### Colored object listings
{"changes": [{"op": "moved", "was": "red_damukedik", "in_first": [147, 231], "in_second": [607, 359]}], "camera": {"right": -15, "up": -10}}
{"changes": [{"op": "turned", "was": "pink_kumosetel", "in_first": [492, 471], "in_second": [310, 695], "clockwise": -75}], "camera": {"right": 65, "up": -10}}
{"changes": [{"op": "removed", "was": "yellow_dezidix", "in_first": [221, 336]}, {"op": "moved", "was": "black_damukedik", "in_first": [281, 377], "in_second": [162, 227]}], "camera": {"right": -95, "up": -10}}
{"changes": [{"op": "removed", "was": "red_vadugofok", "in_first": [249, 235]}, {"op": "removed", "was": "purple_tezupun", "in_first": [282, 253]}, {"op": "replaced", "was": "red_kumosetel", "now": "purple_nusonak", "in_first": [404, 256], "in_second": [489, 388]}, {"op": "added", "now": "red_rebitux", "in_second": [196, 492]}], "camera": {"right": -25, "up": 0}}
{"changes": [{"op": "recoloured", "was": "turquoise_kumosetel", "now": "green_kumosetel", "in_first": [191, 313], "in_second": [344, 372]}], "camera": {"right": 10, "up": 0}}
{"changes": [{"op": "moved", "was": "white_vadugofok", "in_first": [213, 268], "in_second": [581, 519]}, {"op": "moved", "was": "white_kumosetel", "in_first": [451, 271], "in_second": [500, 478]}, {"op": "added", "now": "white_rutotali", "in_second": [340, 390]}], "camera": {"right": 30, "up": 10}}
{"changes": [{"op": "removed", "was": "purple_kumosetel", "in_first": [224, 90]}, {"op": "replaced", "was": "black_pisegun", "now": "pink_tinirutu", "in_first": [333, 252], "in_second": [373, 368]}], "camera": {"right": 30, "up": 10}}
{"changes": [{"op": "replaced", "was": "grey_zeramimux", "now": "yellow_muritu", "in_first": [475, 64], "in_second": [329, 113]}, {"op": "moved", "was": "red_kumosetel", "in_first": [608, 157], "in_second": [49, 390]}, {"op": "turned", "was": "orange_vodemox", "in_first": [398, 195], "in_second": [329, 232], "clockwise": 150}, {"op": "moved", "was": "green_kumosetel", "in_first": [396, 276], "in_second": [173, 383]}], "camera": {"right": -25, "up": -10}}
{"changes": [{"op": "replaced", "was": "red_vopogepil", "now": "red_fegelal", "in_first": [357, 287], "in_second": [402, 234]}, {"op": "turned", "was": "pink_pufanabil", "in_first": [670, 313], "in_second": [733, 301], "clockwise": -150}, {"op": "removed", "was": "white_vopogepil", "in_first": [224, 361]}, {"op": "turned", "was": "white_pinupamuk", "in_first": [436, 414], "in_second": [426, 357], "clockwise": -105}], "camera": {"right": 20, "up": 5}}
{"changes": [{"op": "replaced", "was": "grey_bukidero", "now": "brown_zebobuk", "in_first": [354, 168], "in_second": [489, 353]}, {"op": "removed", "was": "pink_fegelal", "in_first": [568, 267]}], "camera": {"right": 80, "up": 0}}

### The problem
Could you set down each entry above word for word?

### Exercise solution
{"changes": [{"op": "moved", "was": "red_damukedik", "in_first": [147, 231], "in_second": [607, 359]}], "camera": {"right": -15, "up": -10}}
{"changes": [{"op": "turned", "was": "pink_kumosetel", "in_first": [492, 471], "in_second": [310, 695], "clockwise": -75}], "camera": {"right": 65, "up": -10}}
{"changes": [{"op": "removed", "was": "yellow_dezidix", "in_first": [221, 336]}, {"op": "moved", "was": "black_damukedik", "in_first": [281, 377], "in_second": [162, 227]}], "camera": {"right": -95, "up": -10}}
{"changes": [{"op": "removed", "was": "red_vadugofok", "in_first": [249, 235]}, {"op": "removed", "was": "purple_tezupun", "in_first": [282, 253]}, {"op": "replaced", "was": "red_kumosetel", "now": "purple_nusonak", "in_first": [404, 256], "in_second": [489, 388]}, {"op": "added", "now": "red_rebitux", "in_second": [196, 492]}], "camera": {"right": -25, "up": 0}}
{"changes": [{"op": "recoloured", "was": "turquoise_kumosetel", "now": "green_kumosetel", "in_first": [191, 313], "in_second": [344, 372]}], "camera": {"right": 10, "up": 0}}
{"changes": [{"op": "moved", "was": "white_vadugofok", "in_first": [213, 268], "in_second": [581, 519]}, {"op": "moved", "was": "white_kumosetel", "in_first": [451, 271], "in_second": [500, 478]}, {"op": "added", "now": "white_rutotali", "in_second": [340, 390]}], "camera": {"right": 30, "up": 10}}
{"changes": [{"op": "removed", "was": "purple_kumosetel", "in_first": [224, 90]}, {"op": "replaced", "was": "black_pisegun", "now": "pink_tinirutu", "in_first": [333, 252], "in_second": [373, 368]}], "camera": {"right": 30, "up": 10}}
{"changes": [{"op": "replaced", "was": "grey_zeramimux", "now": "yellow_muritu", "in_first": [475, 64], "in_second": [329, 113]}, {"op": "moved", "was": "red_kumosetel", "in_first": [608, 157], "in_second": [49, 390]}, {"op": "turned", "was": "orange_vodemox", "in_first": [398, 195], "in_second": [329, 232], "clockwise": 150}, {"op": "moved", "was": "green_kumosetel", "in_first": [396, 276], "in_second": [173, 383]}], "camera": {"right": -25, "up": -10}}
{"changes": [{"op": "replaced", "was": "red_vopogepil", "now": "red_fegelal", "in_first": [357, 287], "in_second": [402, 234]}, {"op": "turned", "was": "pink_pufanabil", "in_first": [670, 313], "in_second": [733, 301], "clockwise": -150}, {"op": "removed", "was": "white_vopogepil", "in_first": [224, 361]}, {"op": "turned", "was": "white_pinupamuk", "in_first": [436, 414], "in_second": [426, 357], "clockwise": -105}], "camera": {"right": 20, "up": 5}}
{"changes": [{"op": "replaced", "was": "grey_bukidero", "now": "brown_zebobuk", "in_first": [354, 168], "in_second": [489, 353]}, {"op": "removed", "was": "pink_fegelal", "in_first": [568, 267]}], "camera": {"right": 80, "up": 0}}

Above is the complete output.